(THE INPUT)

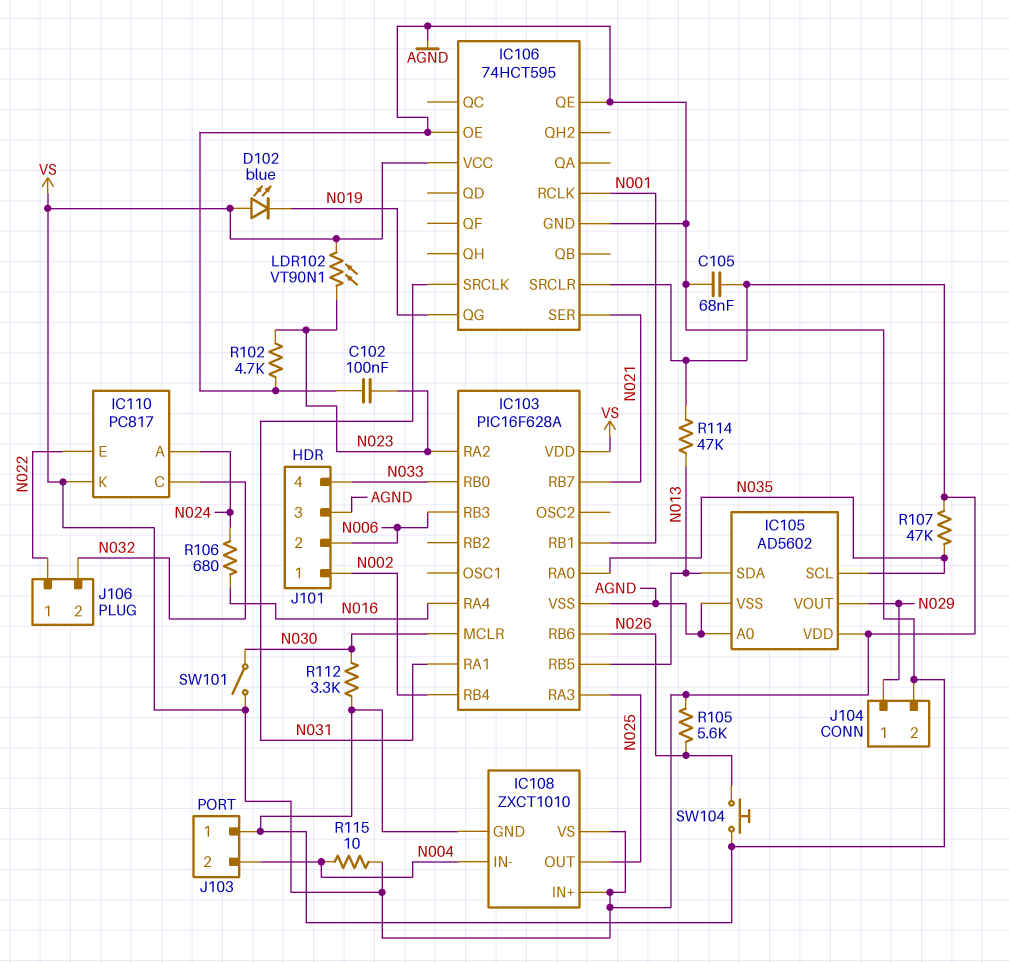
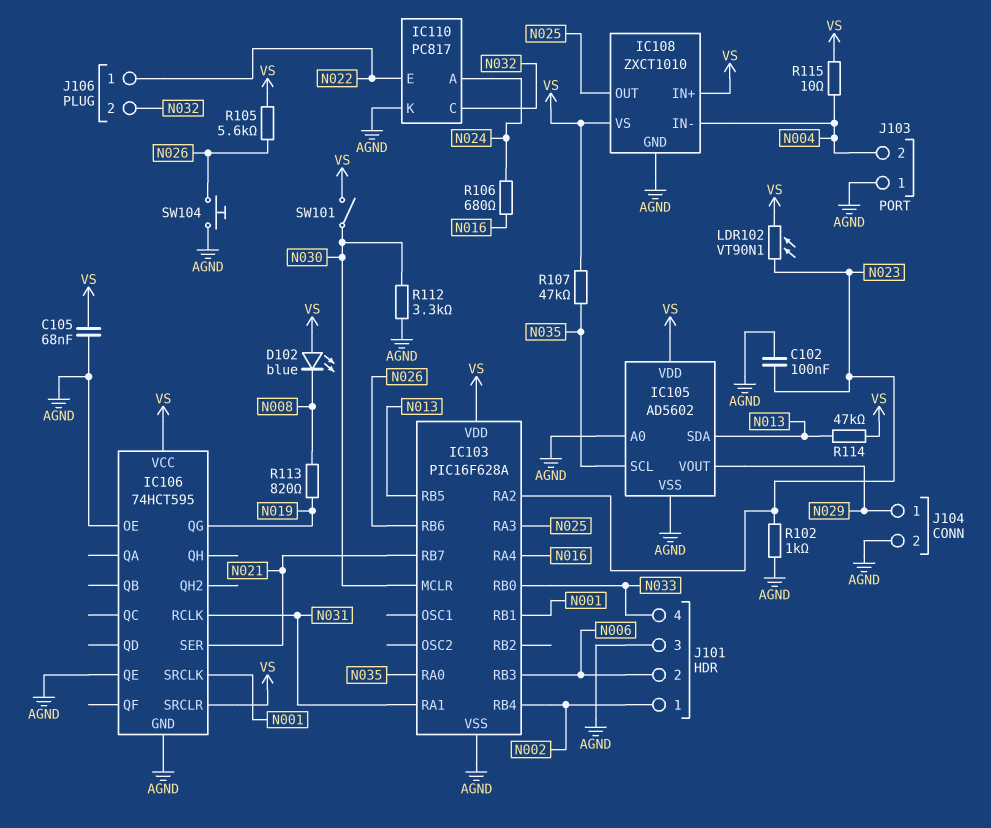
D102: LED blue (A VS, K N019) -> LED blue (A VS, K N008)
IC106 pin RCLK: N001 -> N031
IC106 pin SRCLK: N031 -> N001
IC110 pin K: VS -> AGND
R102: 4.7k (AGND, N023) -> 1k (AGND, N023)
R113: none -> 820 (N008, N019)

(TASK ITEM) A faithful copy is required of the lines from the one with "IC110 pin K: VS -> AGND" through the last line of the data; please add nothing.

(EXERCISE RESPONSE)
IC110 pin K: VS -> AGND
R102: 4.7k (AGND, N023) -> 1k (AGND, N023)
R113: none -> 820 (N008, N019)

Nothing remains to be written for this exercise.